> **DATA SECTION**
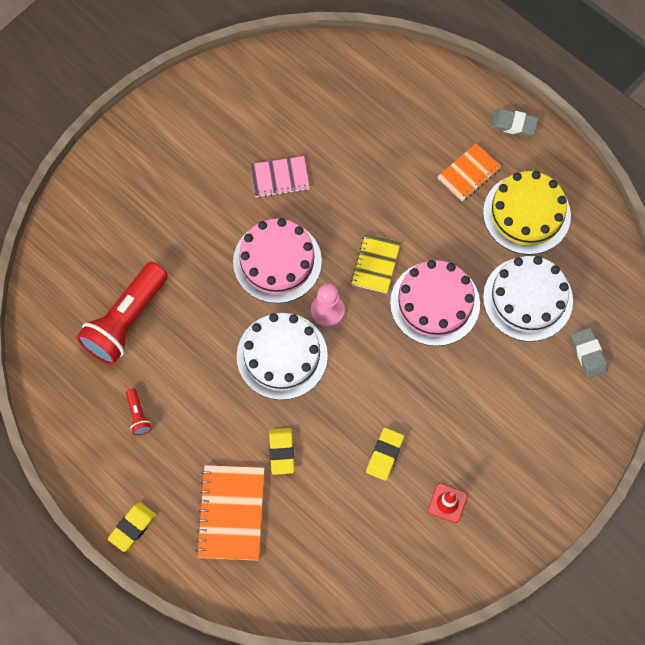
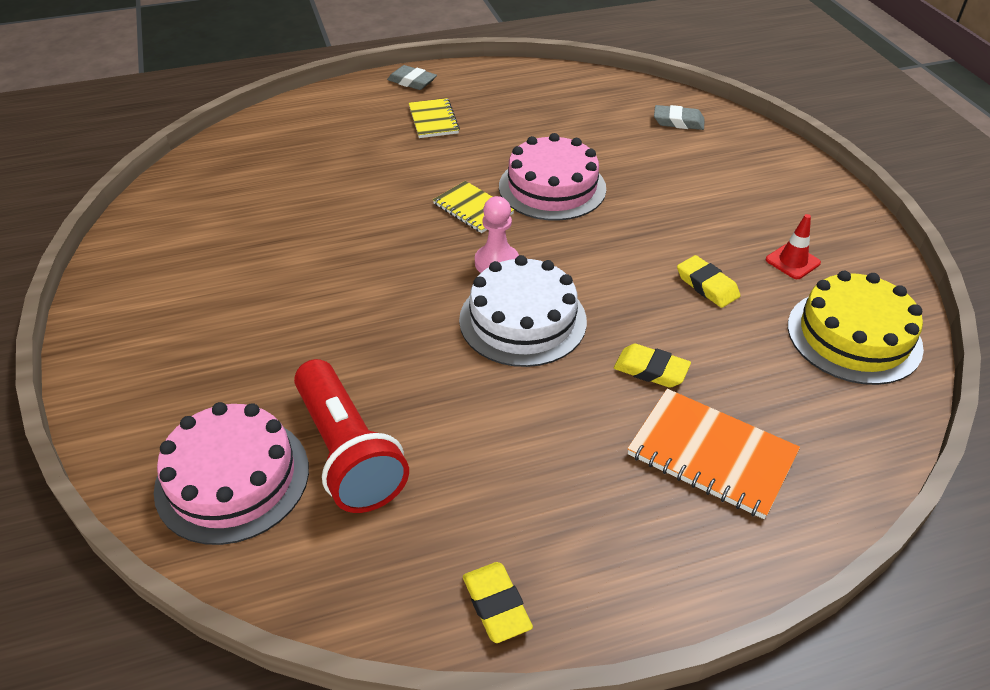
camera: 60 degrees left, 25 degrees down
(132, 527) = (675, 585): yellow eraser -> yellow eraser (496, 605)
(138, 415) = (499, 500): red flashlight -> none
(277, 261) = (400, 278): pink cake -> pink cake (232, 478)
(280, 177) = (302, 237): pink notebook -> none
(469, 173) = (433, 120): orange notebook -> yellow notebook
(513, 124) = (412, 82): grey eraser -> grey eraser turned 75 degrees clockwise
(526, 214) = (507, 105): yellow cake -> yellow cake (854, 336)
(527, 299) = (595, 133): white cake -> none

> **WHAT IS NEEDED**
Return, word for word, the line containing "(513, 124) = (412, 82): grey" and all lines after it through the last line of the records, and nothing else.

> **TASK OUTPUT**
(513, 124) = (412, 82): grey eraser -> grey eraser turned 75 degrees clockwise
(526, 214) = (507, 105): yellow cake -> yellow cake (854, 336)
(527, 299) = (595, 133): white cake -> none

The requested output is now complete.